#### [TASK PROMPT]
In this exercise, set down every entry that follows exactly as it appears.

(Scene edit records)
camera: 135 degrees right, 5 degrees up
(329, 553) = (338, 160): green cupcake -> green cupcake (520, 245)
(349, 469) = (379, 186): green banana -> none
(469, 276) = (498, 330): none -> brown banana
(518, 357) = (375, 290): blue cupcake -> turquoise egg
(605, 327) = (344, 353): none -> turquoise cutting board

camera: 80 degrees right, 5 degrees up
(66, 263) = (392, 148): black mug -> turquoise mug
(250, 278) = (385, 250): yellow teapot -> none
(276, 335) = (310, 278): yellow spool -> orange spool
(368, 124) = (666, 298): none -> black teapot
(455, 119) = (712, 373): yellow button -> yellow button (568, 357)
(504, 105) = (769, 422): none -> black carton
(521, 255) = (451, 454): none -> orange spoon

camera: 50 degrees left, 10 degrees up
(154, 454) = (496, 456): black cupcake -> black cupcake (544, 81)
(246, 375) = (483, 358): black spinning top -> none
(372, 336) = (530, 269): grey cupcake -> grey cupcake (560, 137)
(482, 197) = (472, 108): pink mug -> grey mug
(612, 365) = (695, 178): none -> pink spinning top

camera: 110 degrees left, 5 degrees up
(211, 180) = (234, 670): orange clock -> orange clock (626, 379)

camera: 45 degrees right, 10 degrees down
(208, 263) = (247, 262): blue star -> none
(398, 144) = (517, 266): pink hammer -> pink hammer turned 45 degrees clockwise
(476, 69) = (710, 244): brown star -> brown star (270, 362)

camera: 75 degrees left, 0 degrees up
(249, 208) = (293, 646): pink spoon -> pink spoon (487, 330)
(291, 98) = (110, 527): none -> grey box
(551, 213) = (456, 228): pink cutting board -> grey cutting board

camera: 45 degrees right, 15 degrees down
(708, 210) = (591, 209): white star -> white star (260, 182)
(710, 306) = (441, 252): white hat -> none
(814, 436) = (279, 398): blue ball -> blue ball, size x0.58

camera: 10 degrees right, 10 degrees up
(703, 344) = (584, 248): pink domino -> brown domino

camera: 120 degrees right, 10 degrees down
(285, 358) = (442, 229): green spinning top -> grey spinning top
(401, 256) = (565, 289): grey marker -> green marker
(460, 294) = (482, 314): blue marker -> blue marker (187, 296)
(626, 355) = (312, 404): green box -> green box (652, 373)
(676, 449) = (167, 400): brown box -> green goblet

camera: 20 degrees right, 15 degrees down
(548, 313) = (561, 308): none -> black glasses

#### [WRITTEN RESPONSE]
camera: 135 degrees right, 5 degrees up
(329, 553) = (338, 160): green cupcake -> green cupcake (520, 245)
(349, 469) = (379, 186): green banana -> none
(469, 276) = (498, 330): none -> brown banana
(518, 357) = (375, 290): blue cupcake -> turquoise egg
(605, 327) = (344, 353): none -> turquoise cutting board

camera: 80 degrees right, 5 degrees up
(66, 263) = (392, 148): black mug -> turquoise mug
(250, 278) = (385, 250): yellow teapot -> none
(276, 335) = (310, 278): yellow spool -> orange spool
(368, 124) = (666, 298): none -> black teapot
(455, 119) = (712, 373): yellow button -> yellow button (568, 357)
(504, 105) = (769, 422): none -> black carton
(521, 255) = (451, 454): none -> orange spoon

camera: 50 degrees left, 10 degrees up
(154, 454) = (496, 456): black cupcake -> black cupcake (544, 81)
(246, 375) = (483, 358): black spinning top -> none
(372, 336) = (530, 269): grey cupcake -> grey cupcake (560, 137)
(482, 197) = (472, 108): pink mug -> grey mug
(612, 365) = (695, 178): none -> pink spinning top

camera: 110 degrees left, 5 degrees up
(211, 180) = (234, 670): orange clock -> orange clock (626, 379)

camera: 45 degrees right, 10 degrees down
(208, 263) = (247, 262): blue star -> none
(398, 144) = (517, 266): pink hammer -> pink hammer turned 45 degrees clockwise
(476, 69) = (710, 244): brown star -> brown star (270, 362)

camera: 75 degrees left, 0 degrees up
(249, 208) = (293, 646): pink spoon -> pink spoon (487, 330)
(291, 98) = (110, 527): none -> grey box
(551, 213) = (456, 228): pink cutting board -> grey cutting board

camera: 45 degrees right, 15 degrees down
(708, 210) = (591, 209): white star -> white star (260, 182)
(710, 306) = (441, 252): white hat -> none
(814, 436) = (279, 398): blue ball -> blue ball, size x0.58

camera: 10 degrees right, 10 degrees up
(703, 344) = (584, 248): pink domino -> brown domino

camera: 120 degrees right, 10 degrees down
(285, 358) = (442, 229): green spinning top -> grey spinning top
(401, 256) = (565, 289): grey marker -> green marker
(460, 294) = (482, 314): blue marker -> blue marker (187, 296)
(626, 355) = (312, 404): green box -> green box (652, 373)
(676, 449) = (167, 400): brown box -> green goblet

camera: 20 degrees right, 15 degrees down
(548, 313) = (561, 308): none -> black glasses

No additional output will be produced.